>>>>>

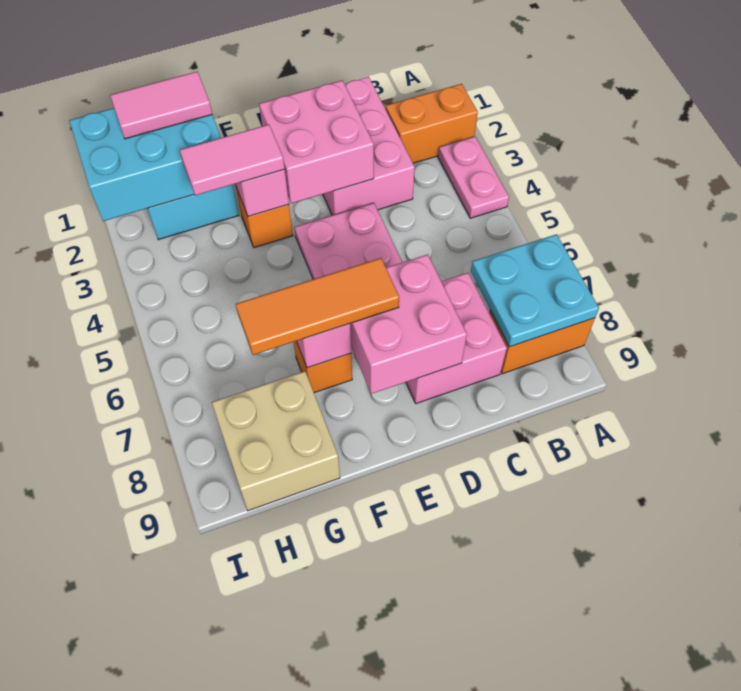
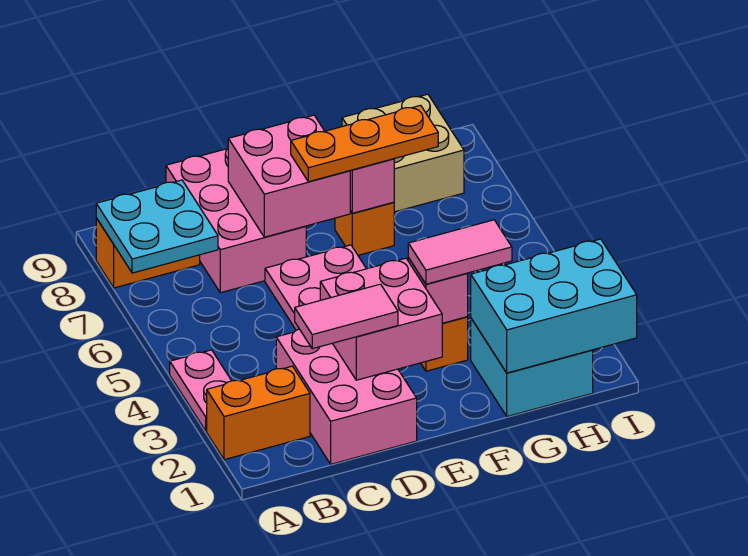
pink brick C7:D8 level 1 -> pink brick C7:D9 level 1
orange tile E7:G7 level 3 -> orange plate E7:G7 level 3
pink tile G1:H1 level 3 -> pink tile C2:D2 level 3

<<<<<

Assignment: Once the line containing "orange tile E7:G7" is found in the listing above, set down that line and every line after it, exactly.

Answer space:
orange tile E7:G7 level 3 -> orange plate E7:G7 level 3
pink tile G1:H1 level 3 -> pink tile C2:D2 level 3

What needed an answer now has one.